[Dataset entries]
━━━━━━
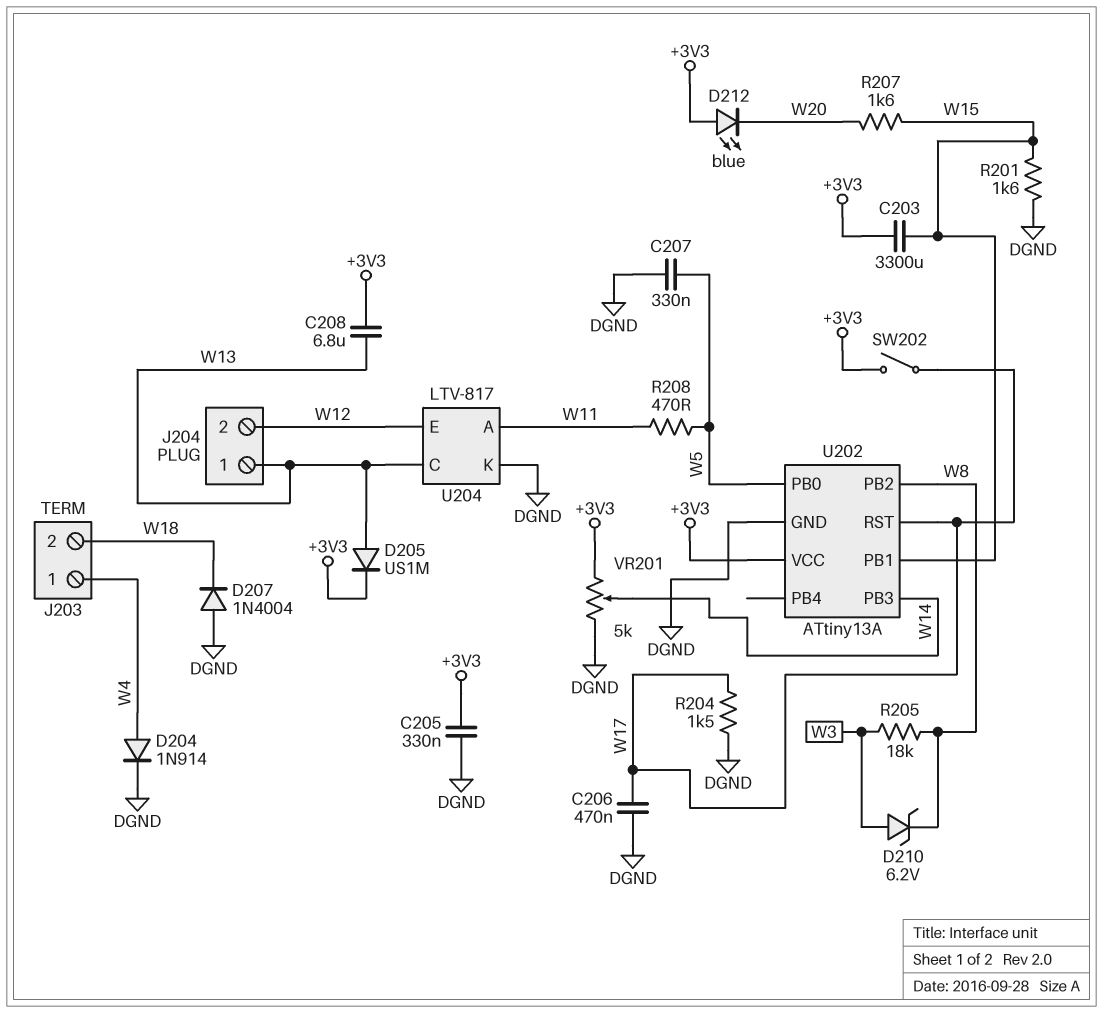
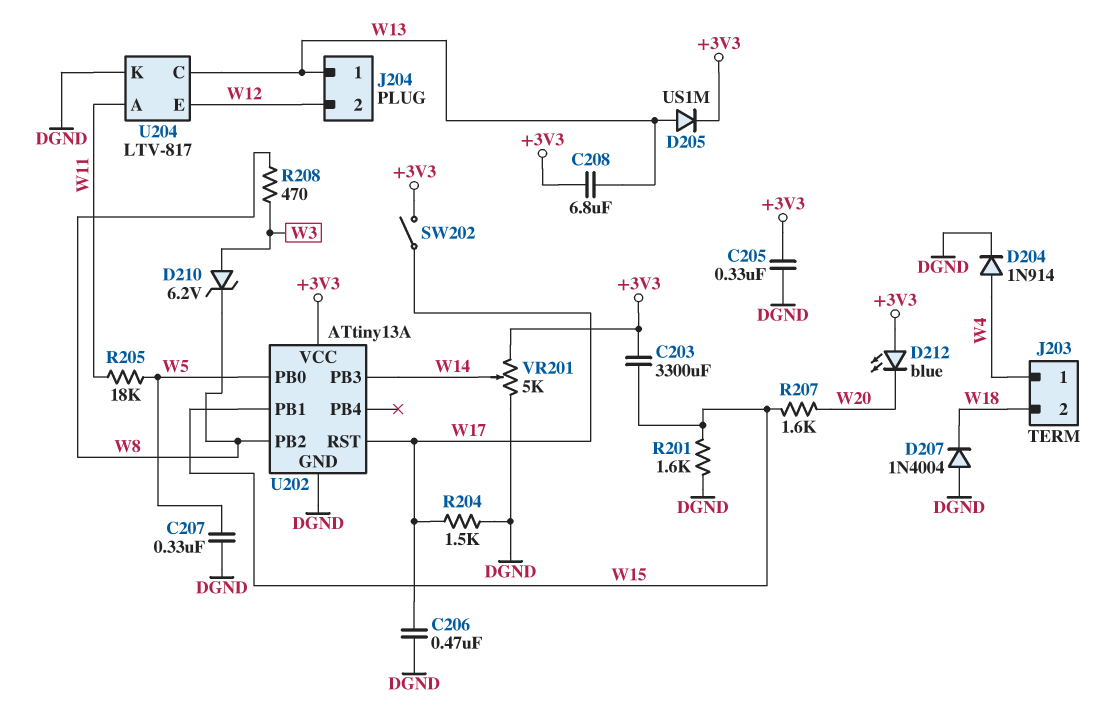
R205: 18k (W3, W8) -> 18k (W5, W11)
R208: 470 (W5, W11) -> 470 (W3, W8)

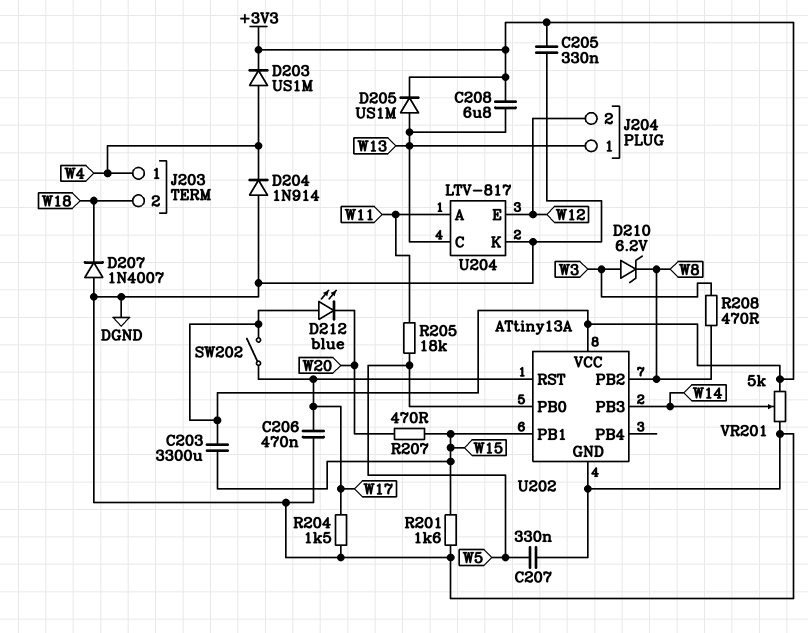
D203: none -> diode US1M (A W4, K +3V3)
D204: diode 1N914 (A W4, K DGND) -> diode 1N914 (A DGND, K W4)
D207: diode 1N4004 (A DGND, K W18) -> diode 1N4007 (A DGND, K W18)
R207: 1.6k (W15, W20) -> 470 (W15, W20)

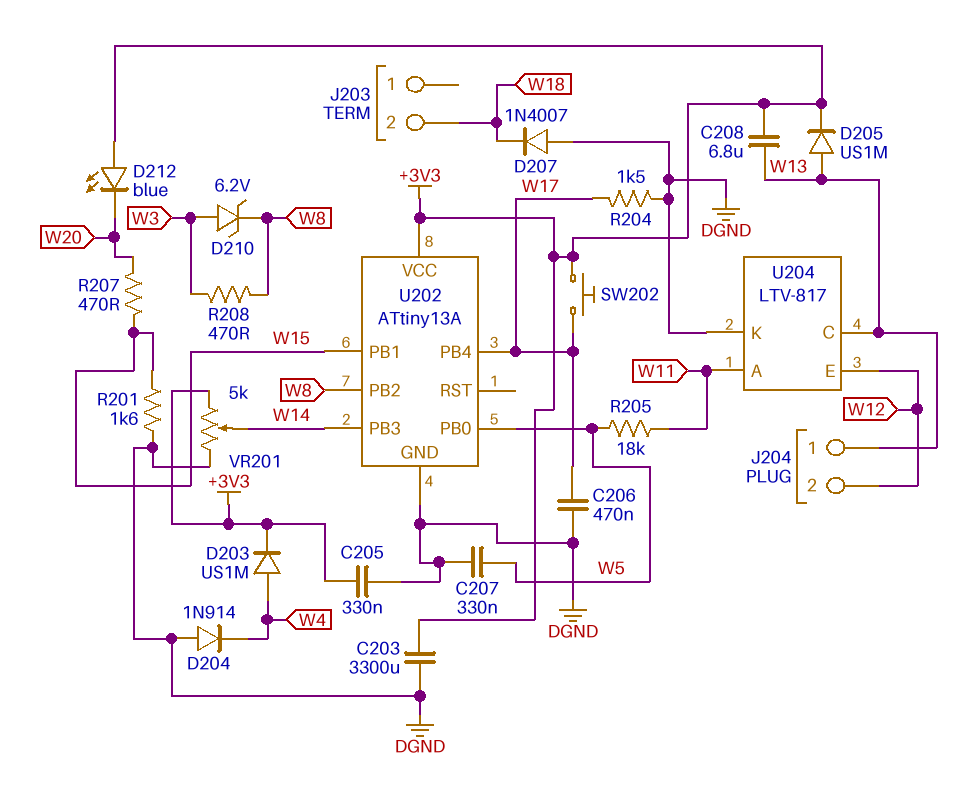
C203: 3300uF (+3V3, W15) -> 3300uF (+3V3, DGND)
J203 pin 1: W4 -> none
SW202: switch (+3V3, W17) -> button (+3V3, W17)
U202 pin PB4: none -> W17
U202 pin RST: W17 -> none

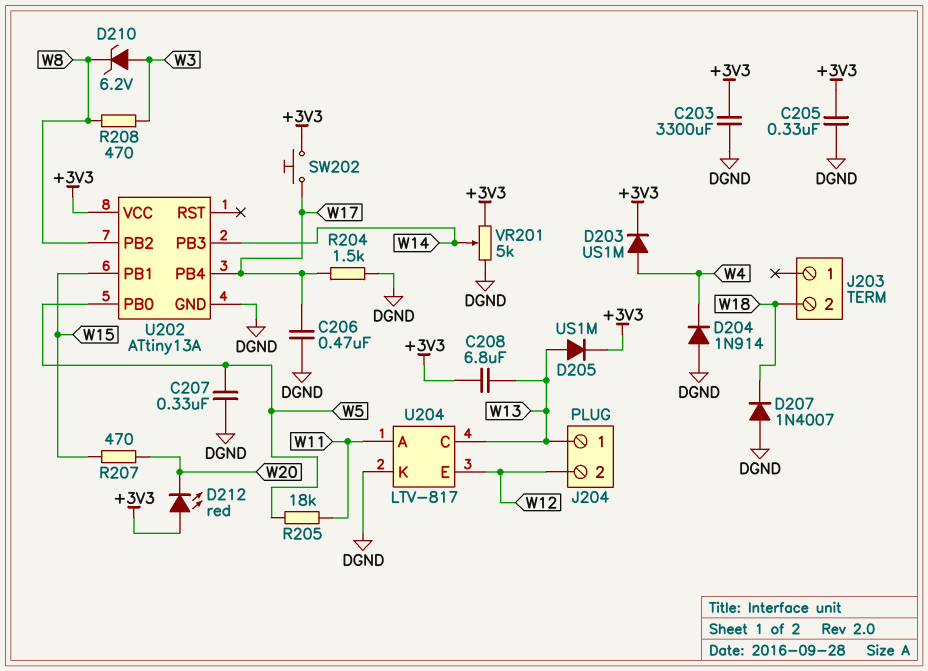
D212: LED blue (A +3V3, K W20) -> LED red (A +3V3, K W20)
R201: 1.6k (DGND, W15) -> none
━━━━━━
WHAT YOU SHOULD DO -
What lines above contain the word "diode"? Return each such line.

YOUR RESPONSE -
D203: none -> diode US1M (A W4, K +3V3)
D204: diode 1N914 (A W4, K DGND) -> diode 1N914 (A DGND, K W4)
D207: diode 1N4004 (A DGND, K W18) -> diode 1N4007 (A DGND, K W18)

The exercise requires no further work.